*EXERCISE REQUIREMENTS:*
A word-for-word copy of the listing is what's needed; leave out every image.

*RECORD EXCERPTS:*
□ □ □ □
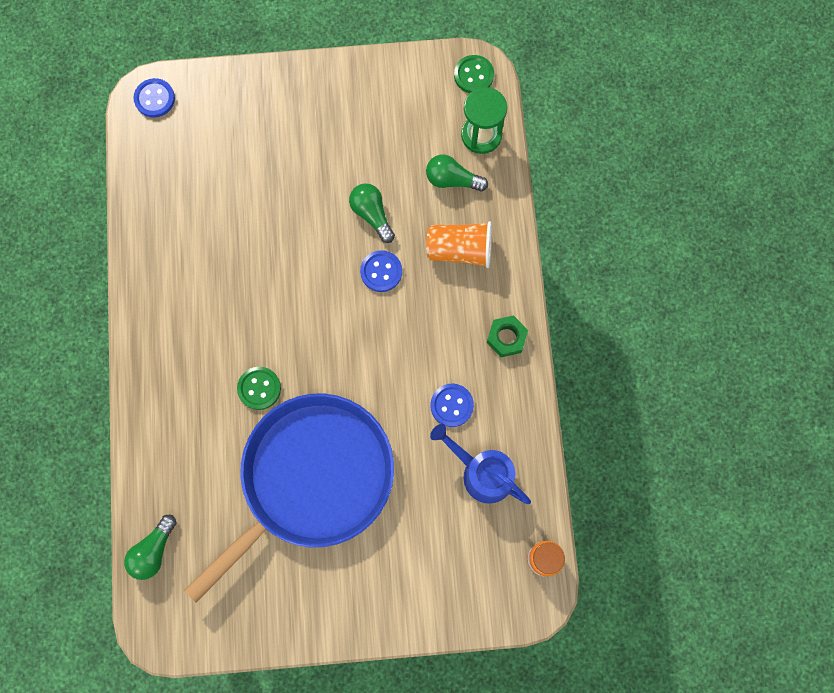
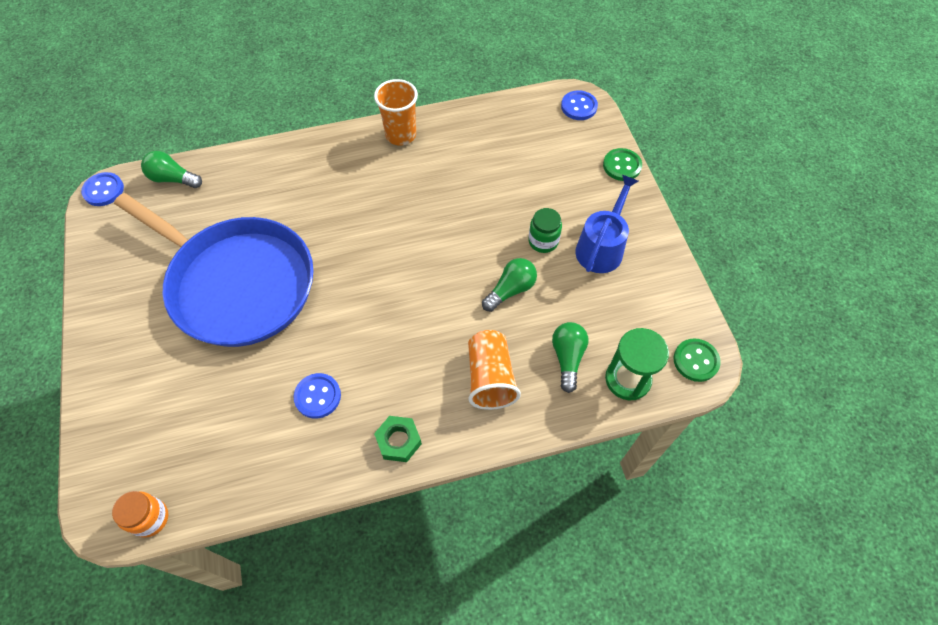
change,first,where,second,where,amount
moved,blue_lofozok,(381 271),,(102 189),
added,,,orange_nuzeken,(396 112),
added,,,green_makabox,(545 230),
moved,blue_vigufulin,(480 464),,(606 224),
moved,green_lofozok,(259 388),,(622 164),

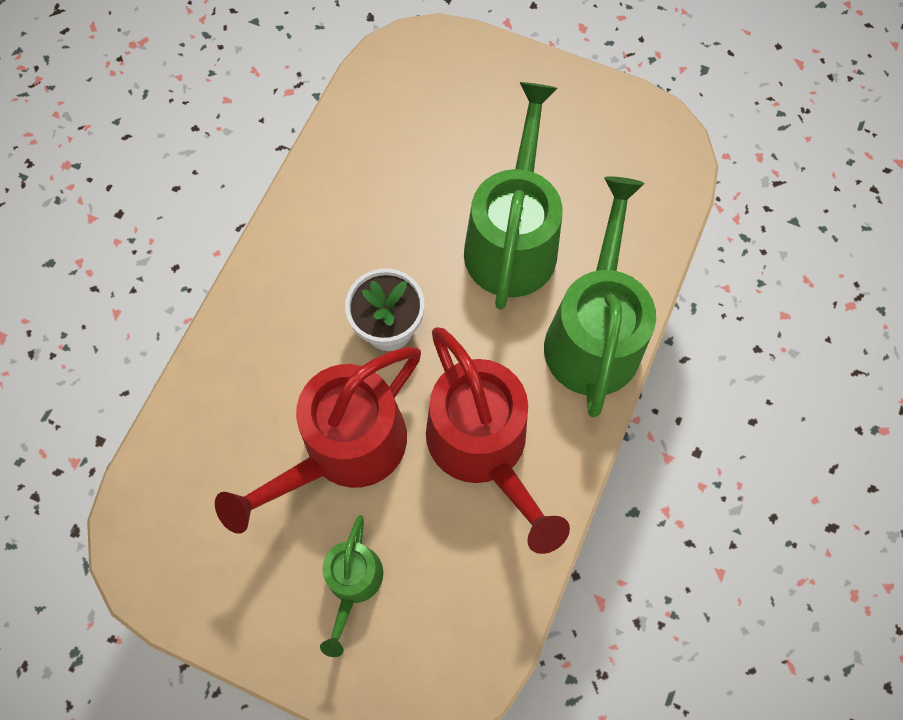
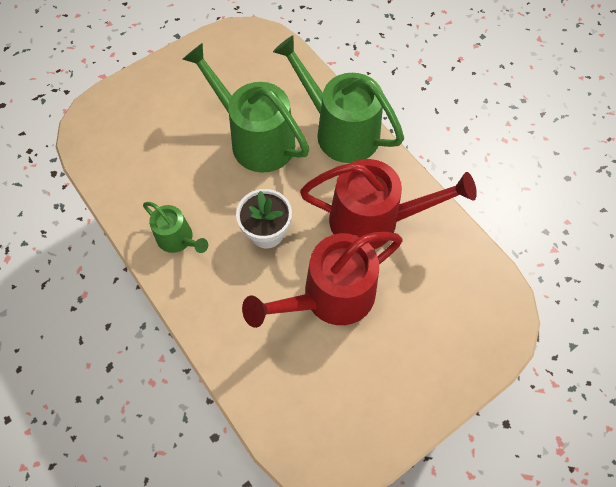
change,first,where,second,where,amount
moved,green_vigufulin,(351 586),,(175 227),
turned,red_vigufulin,(318 440),,(322 280),75 degrees clockwise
□ □ □ □
*WRITTEN SOLUTION:*
change,first,where,second,where,amount
moved,blue_lofozok,(381 271),,(102 189),
added,,,orange_nuzeken,(396 112),
added,,,green_makabox,(545 230),
moved,blue_vigufulin,(480 464),,(606 224),
moved,green_lofozok,(259 388),,(622 164),

change,first,where,second,where,amount
moved,green_vigufulin,(351 586),,(175 227),
turned,red_vigufulin,(318 440),,(322 280),75 degrees clockwise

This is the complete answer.